**To do:**
Leave out the images and transcribe the entries below word for word.

Object transformation records:
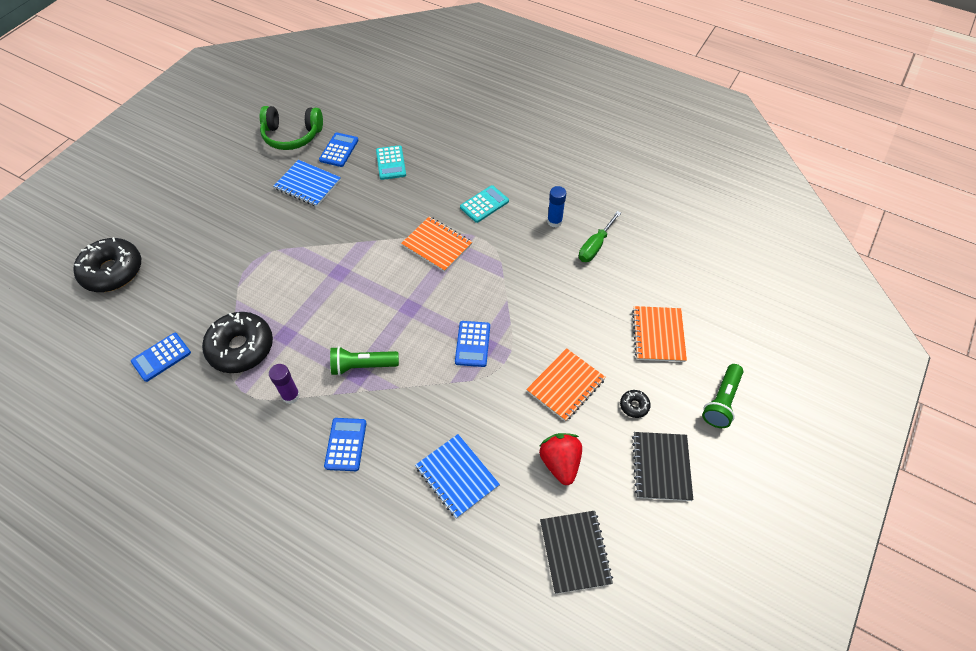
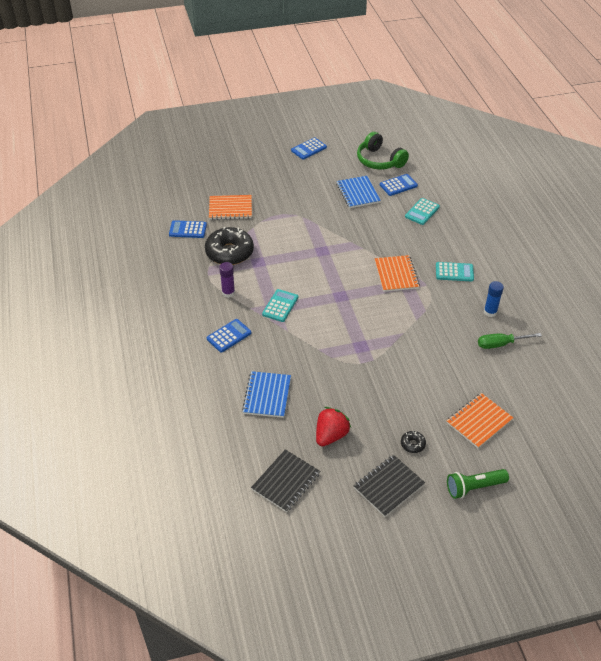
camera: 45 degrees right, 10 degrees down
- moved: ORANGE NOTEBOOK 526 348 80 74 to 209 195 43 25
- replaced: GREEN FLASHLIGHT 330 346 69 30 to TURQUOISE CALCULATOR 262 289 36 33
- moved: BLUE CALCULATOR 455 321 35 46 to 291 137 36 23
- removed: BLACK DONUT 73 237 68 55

**Solution for this problem:**
camera: 45 degrees right, 10 degrees down
- moved: ORANGE NOTEBOOK 526 348 80 74 to 209 195 43 25
- replaced: GREEN FLASHLIGHT 330 346 69 30 to TURQUOISE CALCULATOR 262 289 36 33
- moved: BLUE CALCULATOR 455 321 35 46 to 291 137 36 23
- removed: BLACK DONUT 73 237 68 55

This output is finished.